» RECORDS TO USE
══════

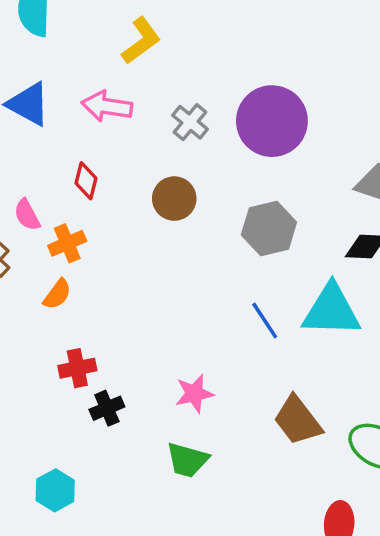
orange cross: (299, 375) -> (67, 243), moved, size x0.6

══════

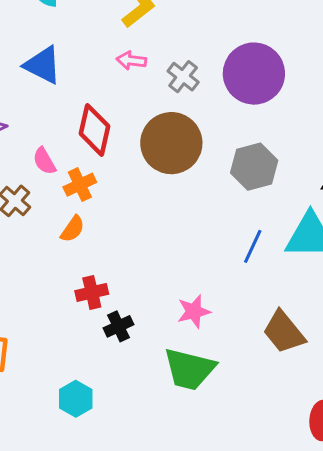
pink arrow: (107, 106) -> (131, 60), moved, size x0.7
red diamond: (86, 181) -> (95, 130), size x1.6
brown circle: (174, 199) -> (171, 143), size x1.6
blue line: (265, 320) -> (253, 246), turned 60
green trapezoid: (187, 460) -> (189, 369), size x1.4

══════

» THE TASK
Given the records above, reproduce precisely and only the lines between the line holding "blue line: (265, 320)" and the line holding "green trapezoid: (187, 460)", inclusive.

» EXPECTED OUTPUT
blue line: (265, 320) -> (253, 246), turned 60
green trapezoid: (187, 460) -> (189, 369), size x1.4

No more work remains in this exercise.